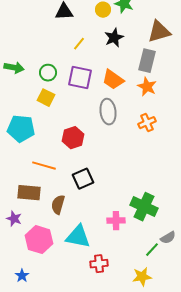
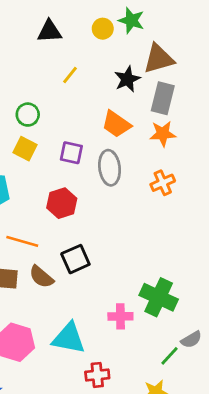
brown triangle: (159, 32) -> (159, 59), moved
black star: (114, 38) -> (127, 79), moved
purple square: (80, 78) -> (71, 153), moved, size x0.7
orange star: (147, 87) -> (163, 134), turned -30
brown semicircle: (58, 205) -> (41, 277), moved, turned -66

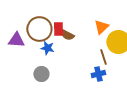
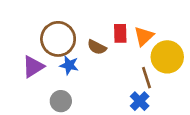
red rectangle: (58, 29) -> (120, 33), moved
purple triangle: (16, 40) -> (33, 67), moved, turned -36
blue cross: (98, 74) -> (140, 101), turned -32

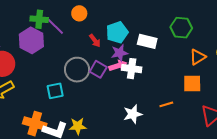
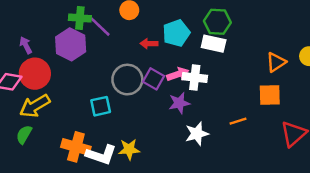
green hexagon: (181, 28) -> (217, 22), moved
red arrow: (95, 41) -> (149, 44), turned 128
purple star: (120, 53) -> (179, 103), moved

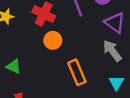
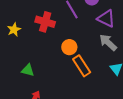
orange circle: (53, 40) -> (69, 47), moved

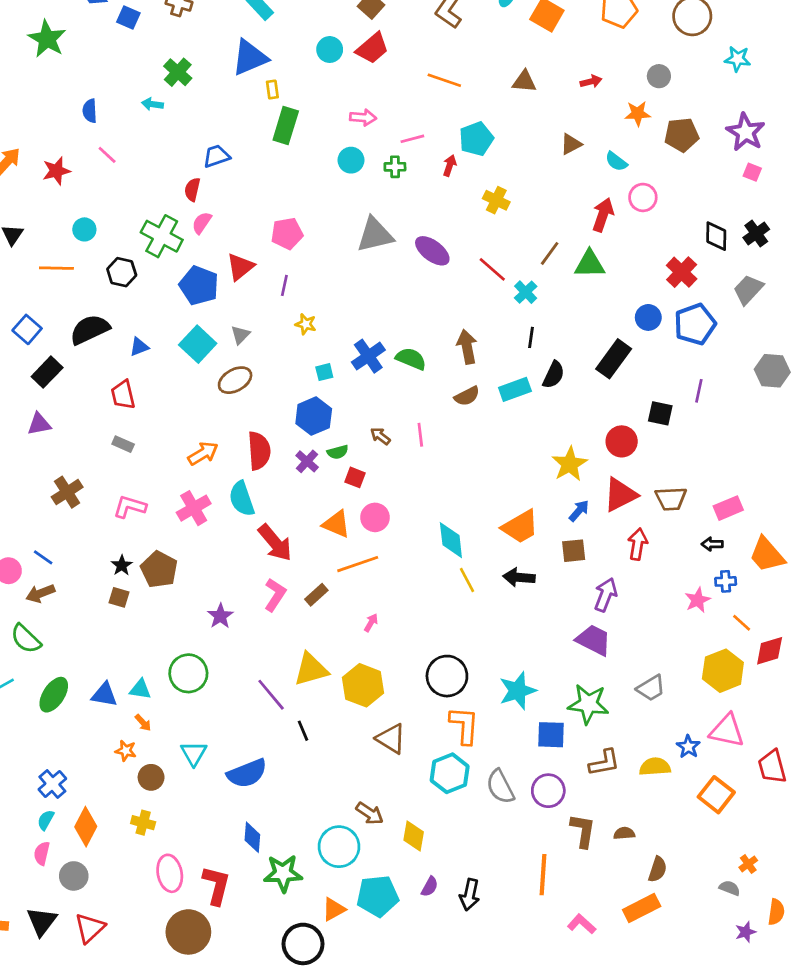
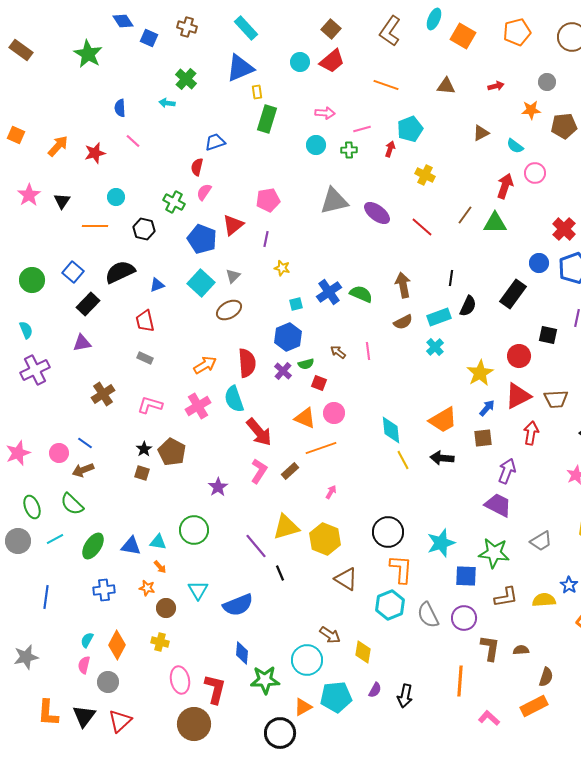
green cross: (162, 236) -> (174, 202), size x0.7
cyan cross: (526, 292) -> (435, 347), moved
blue cross: (52, 784) -> (104, 590), moved, turned 35

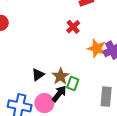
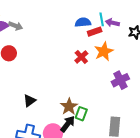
orange star: (97, 48) -> (104, 51), moved, turned 30
black triangle: (38, 75) -> (30, 101), moved

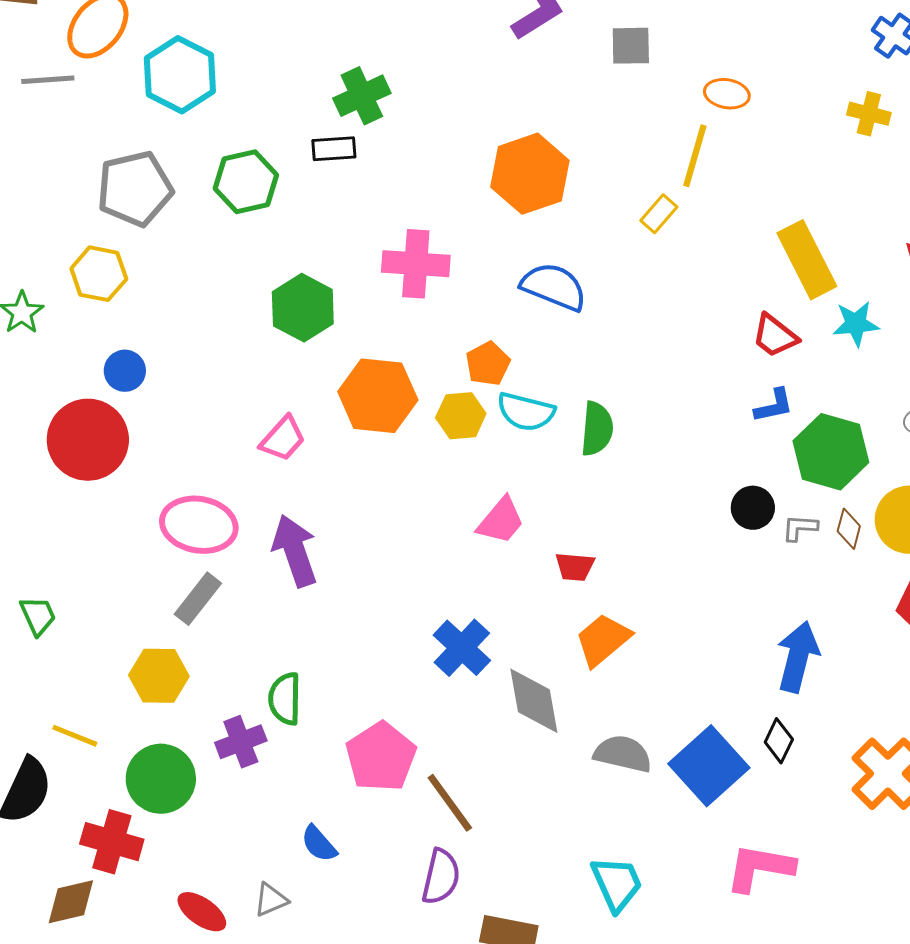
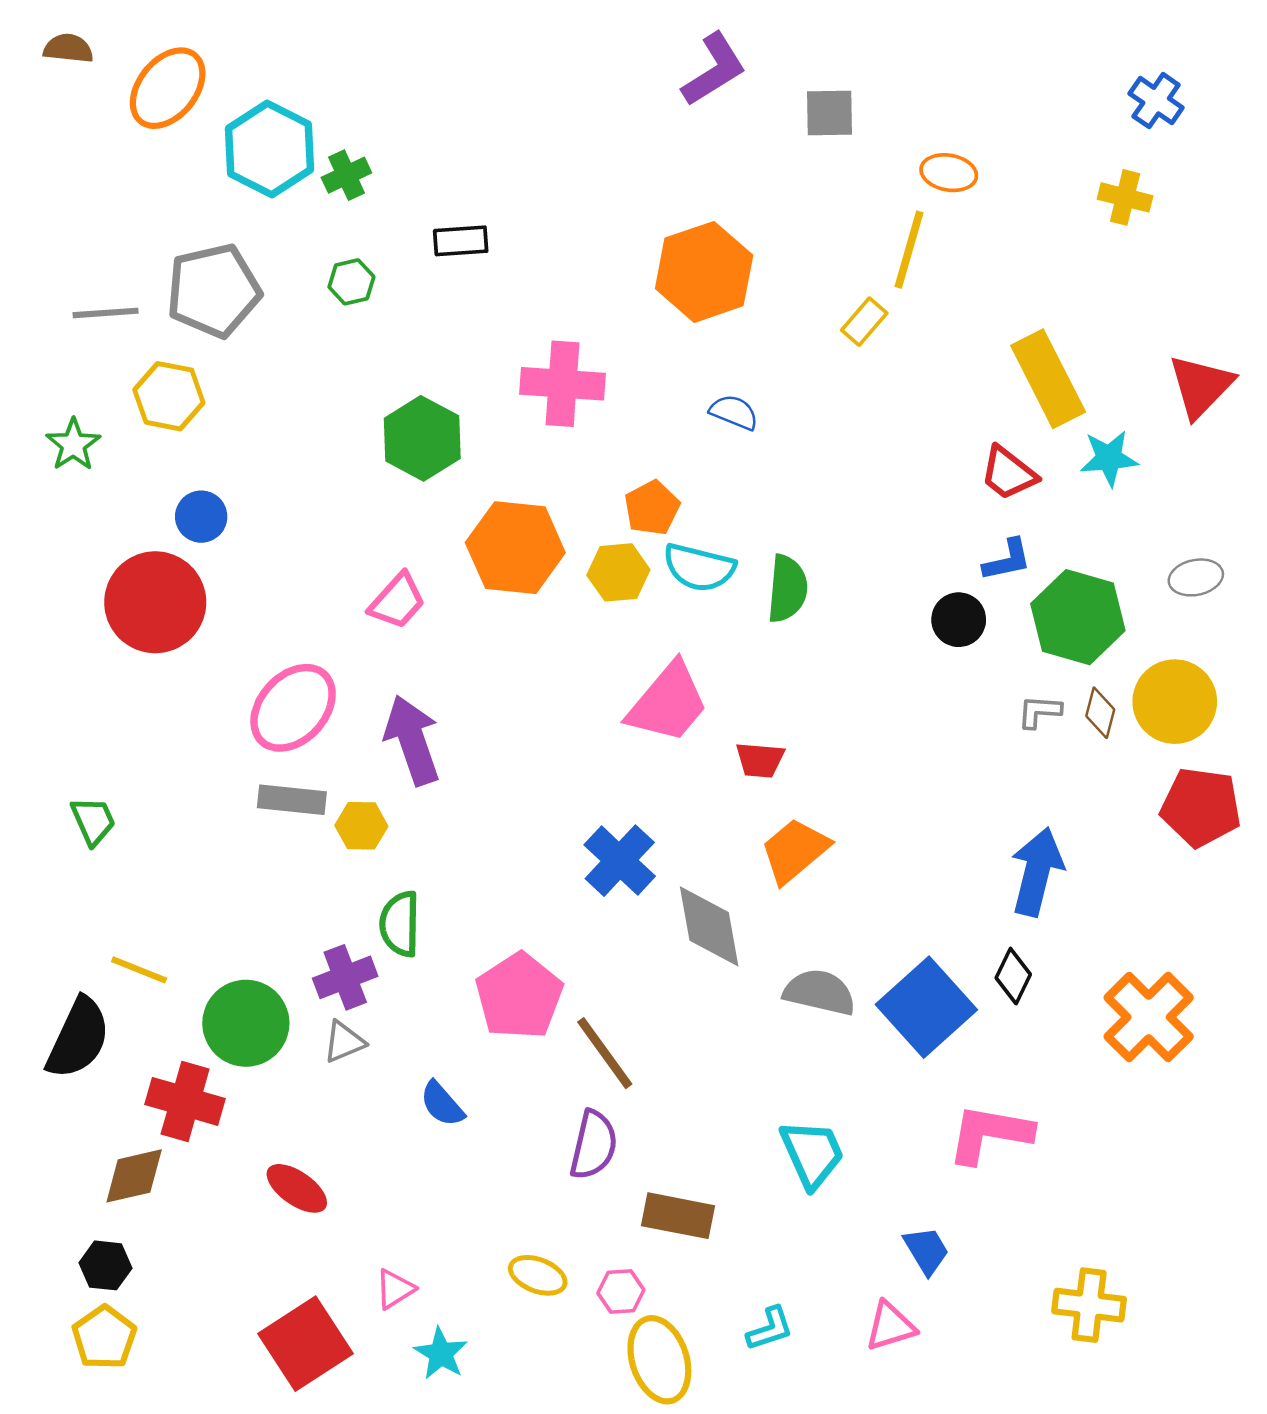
gray line: (48, 80) -> (106, 313), moved
green cross: (362, 96) -> (346, 175), moved, size x0.7
green hexagon: (246, 182) -> (351, 282), size x0.6
blue semicircle: (554, 287) -> (734, 412), size x0.6
black circle: (753, 508) -> (959, 620), moved
pink trapezoid: (501, 521) -> (668, 703), size x1.4
pink ellipse: (199, 525) -> (293, 708), turned -58
gray rectangle: (198, 599) -> (292, 800), turned 58
yellow hexagon: (159, 676) -> (361, 826), moved, size x0.7
gray triangle: (271, 900) -> (344, 1042), moved

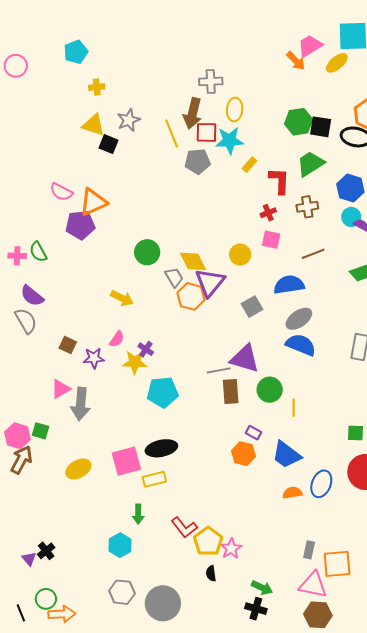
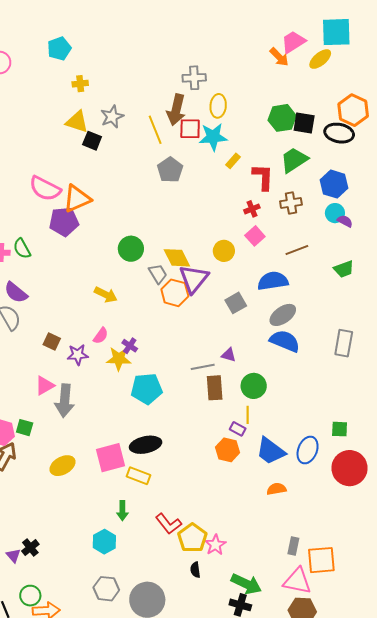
gray pentagon: (197, 161) -> (170, 170), moved, turned -30
pink semicircle: (61, 192) -> (45, 189), size x1.4
pink square: (271, 240) -> (255, 236), turned 36
purple triangle: (245, 359) -> (229, 355), size x0.5
yellow line: (294, 408) -> (248, 415), moved
yellow rectangle: (154, 479) -> (138, 476), turned 35
blue ellipse: (321, 484) -> (308, 450), moved
green arrow: (262, 588) -> (246, 584), size x1.4

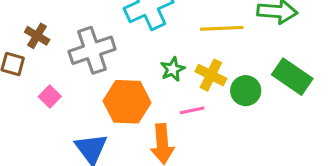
:::
Write out the lines from the start of the material to the line with "green hexagon: (181, 28) -> (217, 22), moved", inclusive and exactly. Skip the pictures.

brown triangle: (159, 32) -> (159, 59), moved
black star: (114, 38) -> (127, 79), moved
purple square: (80, 78) -> (71, 153), moved, size x0.7
orange star: (147, 87) -> (163, 134), turned -30
brown semicircle: (58, 205) -> (41, 277), moved, turned -66

red rectangle: (58, 29) -> (120, 33), moved
purple triangle: (16, 40) -> (33, 67), moved, turned -36
blue cross: (98, 74) -> (140, 101), turned -32

green hexagon: (181, 28) -> (217, 22), moved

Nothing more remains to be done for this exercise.